Description of the task:
Could you please retype exactly the lines from the start of the records below through the line that contains "[(205,26),(207,0),(168,0),(167,22),(205,26)]", both included, and leave out the pictures?

Working data:
--- START ---
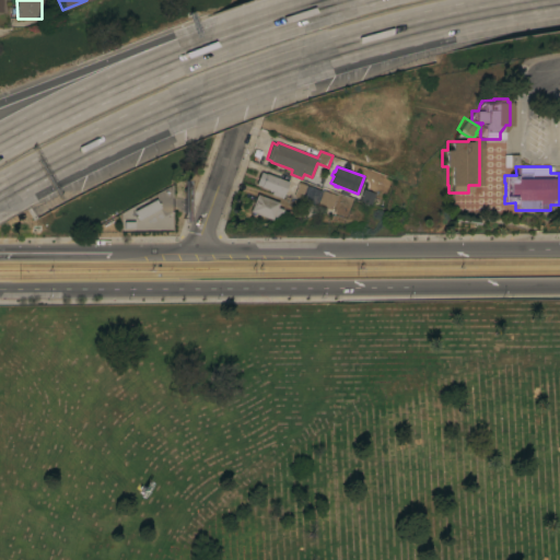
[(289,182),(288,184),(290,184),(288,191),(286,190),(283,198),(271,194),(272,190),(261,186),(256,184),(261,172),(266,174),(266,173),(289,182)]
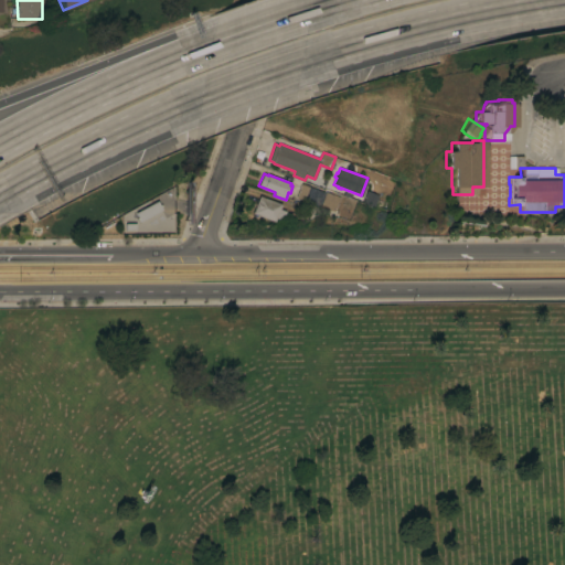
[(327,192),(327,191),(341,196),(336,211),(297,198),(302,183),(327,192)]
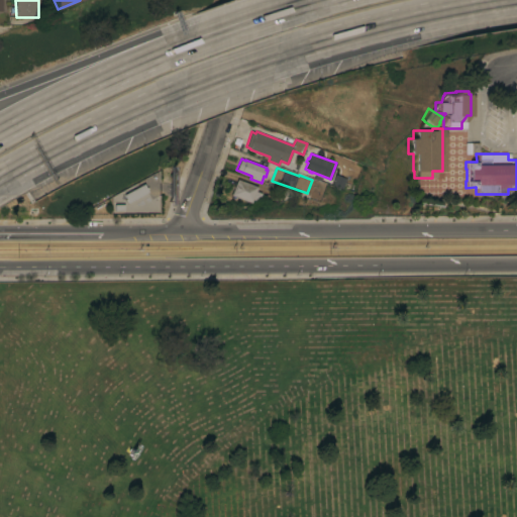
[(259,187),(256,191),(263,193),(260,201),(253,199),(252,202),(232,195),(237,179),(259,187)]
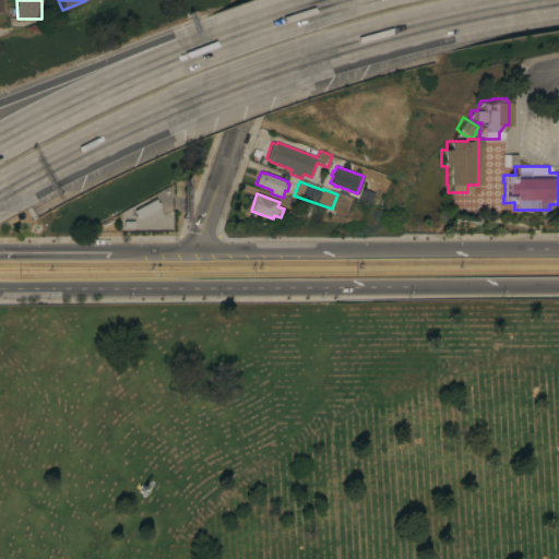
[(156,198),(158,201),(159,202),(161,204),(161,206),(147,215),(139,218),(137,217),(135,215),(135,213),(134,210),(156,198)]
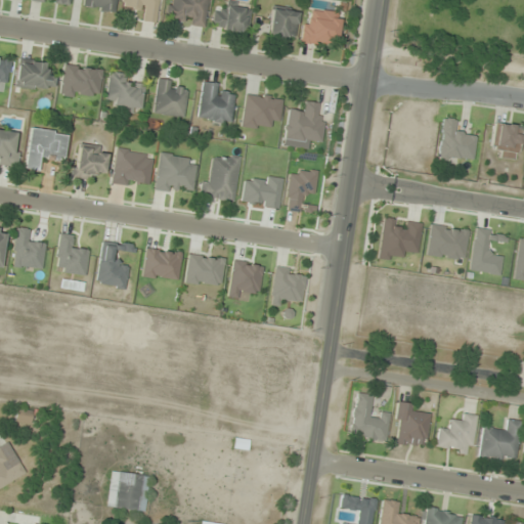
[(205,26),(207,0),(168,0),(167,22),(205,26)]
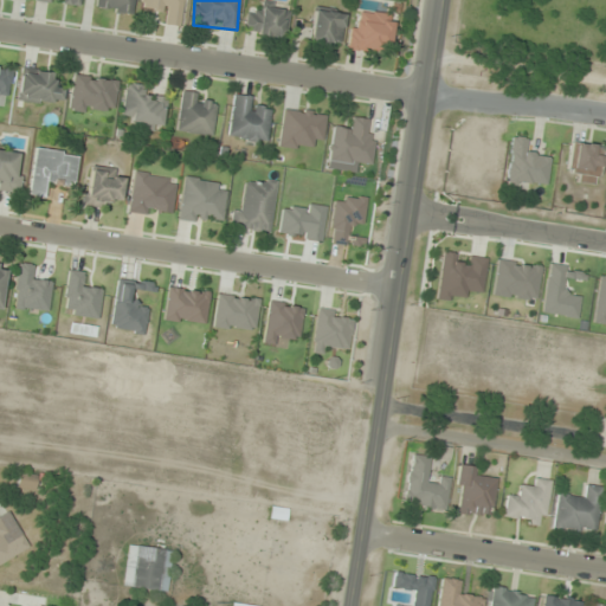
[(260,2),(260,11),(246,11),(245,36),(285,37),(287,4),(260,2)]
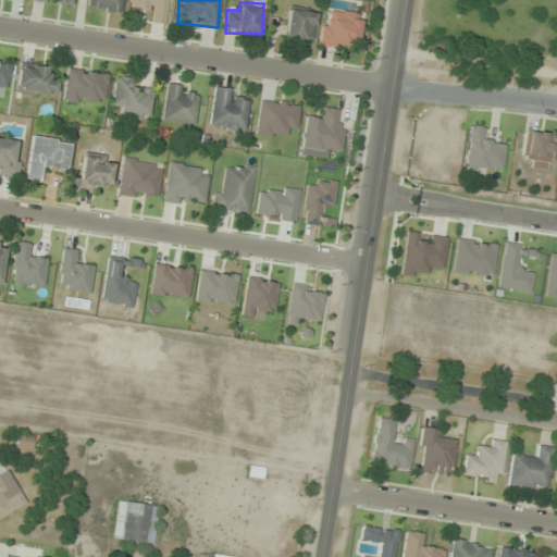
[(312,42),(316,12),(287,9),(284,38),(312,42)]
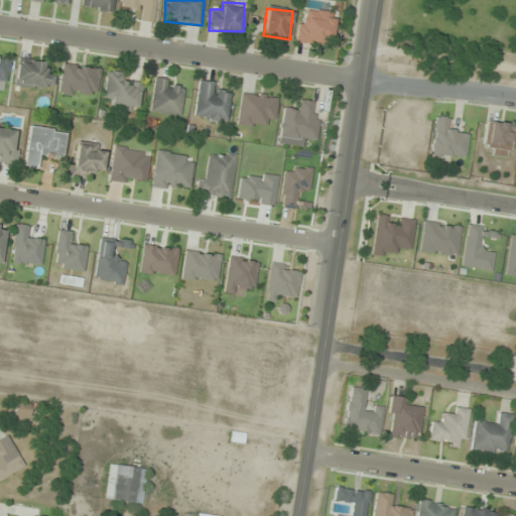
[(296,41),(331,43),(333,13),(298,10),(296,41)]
--- END ---
Answer section:
[(289,182),(288,184),(290,184),(288,191),(286,190),(283,198),(271,194),(272,190),(261,186),(256,184),(261,172),(266,174),(266,173),(289,182)]
[(327,192),(327,191),(341,196),(336,211),(297,198),(302,183),(327,192)]
[(259,187),(256,191),(263,193),(260,201),(253,199),(252,202),(232,195),(237,179),(259,187)]
[(156,198),(158,201),(159,202),(161,204),(161,206),(147,215),(139,218),(137,217),(135,215),(135,213),(134,210),(156,198)]
[(205,26),(207,0),(168,0),(167,22),(205,26)]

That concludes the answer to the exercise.